§ **Given information**
[Start of Attachment]
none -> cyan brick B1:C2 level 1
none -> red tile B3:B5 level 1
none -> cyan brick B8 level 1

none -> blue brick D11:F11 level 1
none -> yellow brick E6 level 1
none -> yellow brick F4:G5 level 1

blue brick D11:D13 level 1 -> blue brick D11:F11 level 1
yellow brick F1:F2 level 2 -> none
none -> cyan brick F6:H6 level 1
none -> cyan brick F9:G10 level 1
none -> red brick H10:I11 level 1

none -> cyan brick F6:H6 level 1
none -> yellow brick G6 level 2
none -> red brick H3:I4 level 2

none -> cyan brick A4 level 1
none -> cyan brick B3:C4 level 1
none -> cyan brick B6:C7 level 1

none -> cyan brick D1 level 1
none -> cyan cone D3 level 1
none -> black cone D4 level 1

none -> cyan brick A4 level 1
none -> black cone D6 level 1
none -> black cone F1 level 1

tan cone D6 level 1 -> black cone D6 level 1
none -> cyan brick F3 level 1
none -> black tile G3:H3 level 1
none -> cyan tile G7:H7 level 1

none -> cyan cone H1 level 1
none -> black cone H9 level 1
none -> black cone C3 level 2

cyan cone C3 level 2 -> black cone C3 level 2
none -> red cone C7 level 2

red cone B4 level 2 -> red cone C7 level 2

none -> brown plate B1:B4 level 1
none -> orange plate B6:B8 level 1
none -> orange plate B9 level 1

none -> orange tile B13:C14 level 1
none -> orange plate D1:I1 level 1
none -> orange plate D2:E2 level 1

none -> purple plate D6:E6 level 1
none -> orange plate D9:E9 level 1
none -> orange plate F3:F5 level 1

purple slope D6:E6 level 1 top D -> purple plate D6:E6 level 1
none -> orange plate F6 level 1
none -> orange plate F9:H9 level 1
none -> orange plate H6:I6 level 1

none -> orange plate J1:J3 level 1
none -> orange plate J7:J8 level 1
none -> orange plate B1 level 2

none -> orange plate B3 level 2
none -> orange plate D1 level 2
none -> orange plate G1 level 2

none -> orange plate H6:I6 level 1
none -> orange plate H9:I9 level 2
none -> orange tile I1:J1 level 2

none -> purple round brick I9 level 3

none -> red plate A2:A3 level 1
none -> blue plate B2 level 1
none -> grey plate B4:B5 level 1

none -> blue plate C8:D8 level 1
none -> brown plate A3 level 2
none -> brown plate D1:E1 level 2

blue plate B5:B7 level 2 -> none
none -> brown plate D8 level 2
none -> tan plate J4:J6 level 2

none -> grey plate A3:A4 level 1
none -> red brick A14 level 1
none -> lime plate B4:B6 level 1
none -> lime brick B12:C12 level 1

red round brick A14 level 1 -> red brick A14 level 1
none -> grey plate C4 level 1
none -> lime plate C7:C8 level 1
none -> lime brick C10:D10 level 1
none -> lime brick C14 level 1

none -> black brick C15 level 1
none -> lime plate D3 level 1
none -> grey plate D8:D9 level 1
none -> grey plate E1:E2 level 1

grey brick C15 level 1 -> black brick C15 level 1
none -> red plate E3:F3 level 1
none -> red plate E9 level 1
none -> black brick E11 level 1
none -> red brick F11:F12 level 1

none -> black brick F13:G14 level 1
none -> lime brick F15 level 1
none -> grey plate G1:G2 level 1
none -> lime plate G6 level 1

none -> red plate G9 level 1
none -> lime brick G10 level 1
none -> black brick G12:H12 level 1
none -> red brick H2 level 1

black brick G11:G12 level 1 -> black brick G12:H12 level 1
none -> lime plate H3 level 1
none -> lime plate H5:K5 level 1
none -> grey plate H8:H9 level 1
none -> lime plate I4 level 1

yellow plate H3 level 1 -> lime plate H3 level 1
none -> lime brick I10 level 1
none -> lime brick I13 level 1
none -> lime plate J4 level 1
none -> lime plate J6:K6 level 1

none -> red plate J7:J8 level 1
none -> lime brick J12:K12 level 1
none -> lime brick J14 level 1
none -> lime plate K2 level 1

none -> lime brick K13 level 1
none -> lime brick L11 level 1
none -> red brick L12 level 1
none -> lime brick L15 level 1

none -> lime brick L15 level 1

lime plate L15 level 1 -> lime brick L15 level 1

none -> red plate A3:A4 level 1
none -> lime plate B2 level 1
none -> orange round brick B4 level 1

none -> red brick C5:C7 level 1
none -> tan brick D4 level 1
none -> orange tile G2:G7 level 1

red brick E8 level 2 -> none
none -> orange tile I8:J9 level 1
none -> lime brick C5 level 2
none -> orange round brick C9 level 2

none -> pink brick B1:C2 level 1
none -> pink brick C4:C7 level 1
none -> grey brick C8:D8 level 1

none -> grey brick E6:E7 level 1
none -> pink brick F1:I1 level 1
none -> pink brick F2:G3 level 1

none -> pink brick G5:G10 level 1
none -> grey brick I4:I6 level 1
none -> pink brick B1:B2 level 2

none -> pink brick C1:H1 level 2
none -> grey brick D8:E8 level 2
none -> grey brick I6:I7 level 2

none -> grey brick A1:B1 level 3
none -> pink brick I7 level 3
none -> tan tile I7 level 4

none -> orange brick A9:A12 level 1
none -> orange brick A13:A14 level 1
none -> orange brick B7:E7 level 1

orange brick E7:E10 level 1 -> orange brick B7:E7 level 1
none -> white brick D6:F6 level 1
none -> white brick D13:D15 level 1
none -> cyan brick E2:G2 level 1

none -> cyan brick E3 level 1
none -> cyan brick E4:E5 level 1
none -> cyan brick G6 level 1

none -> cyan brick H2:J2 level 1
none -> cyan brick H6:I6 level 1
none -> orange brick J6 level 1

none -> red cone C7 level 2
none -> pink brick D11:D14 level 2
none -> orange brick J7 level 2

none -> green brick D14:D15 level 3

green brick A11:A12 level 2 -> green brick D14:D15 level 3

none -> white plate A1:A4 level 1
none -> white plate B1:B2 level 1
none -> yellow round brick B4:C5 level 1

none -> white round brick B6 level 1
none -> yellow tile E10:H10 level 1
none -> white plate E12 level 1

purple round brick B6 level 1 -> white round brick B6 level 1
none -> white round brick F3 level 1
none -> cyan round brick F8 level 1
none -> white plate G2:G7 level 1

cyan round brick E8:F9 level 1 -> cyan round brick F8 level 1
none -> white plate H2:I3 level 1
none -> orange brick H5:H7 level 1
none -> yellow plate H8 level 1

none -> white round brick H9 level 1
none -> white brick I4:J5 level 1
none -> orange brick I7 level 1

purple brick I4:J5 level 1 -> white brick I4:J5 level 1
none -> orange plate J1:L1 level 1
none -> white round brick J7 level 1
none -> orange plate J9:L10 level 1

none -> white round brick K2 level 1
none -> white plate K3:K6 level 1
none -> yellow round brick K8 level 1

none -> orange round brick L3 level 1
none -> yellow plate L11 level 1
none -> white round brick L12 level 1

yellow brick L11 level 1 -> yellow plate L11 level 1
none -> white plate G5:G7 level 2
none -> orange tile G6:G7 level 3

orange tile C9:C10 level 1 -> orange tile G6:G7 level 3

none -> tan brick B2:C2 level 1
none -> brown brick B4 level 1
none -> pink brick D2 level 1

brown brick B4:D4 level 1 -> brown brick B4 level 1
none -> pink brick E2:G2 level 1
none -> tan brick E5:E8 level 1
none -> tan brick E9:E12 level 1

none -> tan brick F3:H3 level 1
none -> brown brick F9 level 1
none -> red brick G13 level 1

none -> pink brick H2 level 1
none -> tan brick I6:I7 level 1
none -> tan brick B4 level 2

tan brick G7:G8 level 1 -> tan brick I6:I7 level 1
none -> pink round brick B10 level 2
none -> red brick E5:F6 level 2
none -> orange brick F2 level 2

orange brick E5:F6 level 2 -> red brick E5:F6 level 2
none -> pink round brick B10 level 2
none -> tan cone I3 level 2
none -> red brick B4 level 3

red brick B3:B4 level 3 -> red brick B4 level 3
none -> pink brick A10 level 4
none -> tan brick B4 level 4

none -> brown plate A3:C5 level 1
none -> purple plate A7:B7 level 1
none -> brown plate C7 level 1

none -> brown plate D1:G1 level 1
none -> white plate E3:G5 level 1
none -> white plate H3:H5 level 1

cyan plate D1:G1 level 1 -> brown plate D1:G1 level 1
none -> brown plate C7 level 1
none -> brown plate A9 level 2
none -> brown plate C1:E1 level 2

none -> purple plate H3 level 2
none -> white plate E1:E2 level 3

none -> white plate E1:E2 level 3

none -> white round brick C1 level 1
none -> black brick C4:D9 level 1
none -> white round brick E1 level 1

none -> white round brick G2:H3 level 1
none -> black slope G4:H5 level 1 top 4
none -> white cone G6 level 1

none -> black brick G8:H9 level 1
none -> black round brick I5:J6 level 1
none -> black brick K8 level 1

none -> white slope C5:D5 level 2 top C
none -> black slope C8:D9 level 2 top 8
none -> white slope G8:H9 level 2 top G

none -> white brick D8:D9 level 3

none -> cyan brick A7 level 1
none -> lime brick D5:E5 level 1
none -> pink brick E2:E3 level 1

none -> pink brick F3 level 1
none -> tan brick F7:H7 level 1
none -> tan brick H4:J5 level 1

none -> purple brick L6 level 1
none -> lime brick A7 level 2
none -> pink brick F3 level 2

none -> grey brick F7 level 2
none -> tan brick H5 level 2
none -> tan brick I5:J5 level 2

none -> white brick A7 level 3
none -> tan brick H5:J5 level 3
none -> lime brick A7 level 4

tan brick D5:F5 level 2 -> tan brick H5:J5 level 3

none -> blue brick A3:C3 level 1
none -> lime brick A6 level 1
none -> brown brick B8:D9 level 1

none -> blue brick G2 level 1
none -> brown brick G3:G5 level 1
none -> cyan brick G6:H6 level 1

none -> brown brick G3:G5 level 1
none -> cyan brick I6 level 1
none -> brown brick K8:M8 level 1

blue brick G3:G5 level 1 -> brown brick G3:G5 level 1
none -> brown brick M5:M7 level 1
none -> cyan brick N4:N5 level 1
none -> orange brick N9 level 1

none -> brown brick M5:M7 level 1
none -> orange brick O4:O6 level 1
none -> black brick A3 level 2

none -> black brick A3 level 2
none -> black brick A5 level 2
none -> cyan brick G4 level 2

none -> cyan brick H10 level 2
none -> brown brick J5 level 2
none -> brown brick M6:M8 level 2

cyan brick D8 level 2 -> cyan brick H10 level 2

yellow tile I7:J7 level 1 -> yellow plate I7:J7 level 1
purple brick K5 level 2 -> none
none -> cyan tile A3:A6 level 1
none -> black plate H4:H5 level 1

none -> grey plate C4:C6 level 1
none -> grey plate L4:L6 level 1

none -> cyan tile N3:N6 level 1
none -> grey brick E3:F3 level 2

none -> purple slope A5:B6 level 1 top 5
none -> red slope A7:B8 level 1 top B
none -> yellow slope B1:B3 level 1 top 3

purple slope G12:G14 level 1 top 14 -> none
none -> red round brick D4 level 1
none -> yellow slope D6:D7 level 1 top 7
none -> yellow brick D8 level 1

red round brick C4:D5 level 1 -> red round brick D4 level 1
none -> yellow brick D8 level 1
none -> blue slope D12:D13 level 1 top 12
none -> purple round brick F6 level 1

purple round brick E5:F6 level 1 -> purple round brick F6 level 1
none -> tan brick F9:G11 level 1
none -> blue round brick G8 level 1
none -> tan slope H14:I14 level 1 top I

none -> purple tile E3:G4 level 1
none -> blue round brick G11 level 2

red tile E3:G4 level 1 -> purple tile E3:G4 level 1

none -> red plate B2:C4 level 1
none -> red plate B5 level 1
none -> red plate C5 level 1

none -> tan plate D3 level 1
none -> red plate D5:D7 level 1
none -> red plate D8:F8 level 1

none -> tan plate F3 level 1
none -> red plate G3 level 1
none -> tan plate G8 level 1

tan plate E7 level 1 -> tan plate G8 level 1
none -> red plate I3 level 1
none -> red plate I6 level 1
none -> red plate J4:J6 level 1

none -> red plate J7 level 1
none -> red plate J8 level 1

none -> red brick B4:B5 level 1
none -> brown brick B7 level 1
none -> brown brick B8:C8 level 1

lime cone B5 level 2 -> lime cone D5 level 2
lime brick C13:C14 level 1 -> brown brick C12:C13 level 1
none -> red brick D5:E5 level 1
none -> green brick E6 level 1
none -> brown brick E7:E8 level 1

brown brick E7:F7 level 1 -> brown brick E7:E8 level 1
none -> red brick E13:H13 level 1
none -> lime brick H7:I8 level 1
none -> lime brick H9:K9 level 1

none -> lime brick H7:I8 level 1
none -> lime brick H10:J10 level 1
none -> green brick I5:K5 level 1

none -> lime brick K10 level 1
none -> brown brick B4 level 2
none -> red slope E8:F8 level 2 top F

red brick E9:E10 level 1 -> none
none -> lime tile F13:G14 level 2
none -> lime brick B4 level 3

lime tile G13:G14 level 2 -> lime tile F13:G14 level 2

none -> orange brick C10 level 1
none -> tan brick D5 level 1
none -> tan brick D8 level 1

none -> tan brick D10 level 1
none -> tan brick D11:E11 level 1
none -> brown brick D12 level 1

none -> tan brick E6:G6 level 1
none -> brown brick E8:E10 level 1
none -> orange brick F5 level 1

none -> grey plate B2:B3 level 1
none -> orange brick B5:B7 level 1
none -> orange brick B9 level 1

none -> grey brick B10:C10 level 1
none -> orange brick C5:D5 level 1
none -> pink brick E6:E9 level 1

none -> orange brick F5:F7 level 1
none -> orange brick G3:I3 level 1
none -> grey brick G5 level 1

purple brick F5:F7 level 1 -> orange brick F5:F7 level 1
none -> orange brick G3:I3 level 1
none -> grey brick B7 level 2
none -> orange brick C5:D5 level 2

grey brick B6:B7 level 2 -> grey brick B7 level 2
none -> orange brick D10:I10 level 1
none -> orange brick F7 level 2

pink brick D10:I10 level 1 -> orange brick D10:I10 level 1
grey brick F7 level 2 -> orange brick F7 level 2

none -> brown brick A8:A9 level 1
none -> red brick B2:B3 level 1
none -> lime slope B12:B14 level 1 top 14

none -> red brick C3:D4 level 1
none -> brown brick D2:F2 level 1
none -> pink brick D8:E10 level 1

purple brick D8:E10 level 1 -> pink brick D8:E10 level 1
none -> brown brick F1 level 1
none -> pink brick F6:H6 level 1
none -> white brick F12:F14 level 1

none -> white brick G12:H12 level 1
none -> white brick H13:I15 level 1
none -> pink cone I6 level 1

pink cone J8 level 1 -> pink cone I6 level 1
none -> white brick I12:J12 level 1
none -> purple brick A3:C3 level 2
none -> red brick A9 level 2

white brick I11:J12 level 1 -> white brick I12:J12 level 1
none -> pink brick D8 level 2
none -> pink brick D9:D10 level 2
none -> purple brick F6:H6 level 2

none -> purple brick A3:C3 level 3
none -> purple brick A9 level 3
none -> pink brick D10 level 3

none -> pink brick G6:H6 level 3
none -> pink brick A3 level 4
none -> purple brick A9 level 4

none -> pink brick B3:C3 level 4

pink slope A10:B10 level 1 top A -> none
[End of Attachment]
§ **What to work on**
Repeat, with no changes, each line from the one with "none -> red brick C3:D4 level 1" to the end of the listing, including both ends and nothing else.

§ **Written answer**
none -> red brick C3:D4 level 1
none -> brown brick D2:F2 level 1
none -> pink brick D8:E10 level 1

purple brick D8:E10 level 1 -> pink brick D8:E10 level 1
none -> brown brick F1 level 1
none -> pink brick F6:H6 level 1
none -> white brick F12:F14 level 1

none -> white brick G12:H12 level 1
none -> white brick H13:I15 level 1
none -> pink cone I6 level 1

pink cone J8 level 1 -> pink cone I6 level 1
none -> white brick I12:J12 level 1
none -> purple brick A3:C3 level 2
none -> red brick A9 level 2

white brick I11:J12 level 1 -> white brick I12:J12 level 1
none -> pink brick D8 level 2
none -> pink brick D9:D10 level 2
none -> purple brick F6:H6 level 2

none -> purple brick A3:C3 level 3
none -> purple brick A9 level 3
none -> pink brick D10 level 3

none -> pink brick G6:H6 level 3
none -> pink brick A3 level 4
none -> purple brick A9 level 4

none -> pink brick B3:C3 level 4

pink slope A10:B10 level 1 top A -> none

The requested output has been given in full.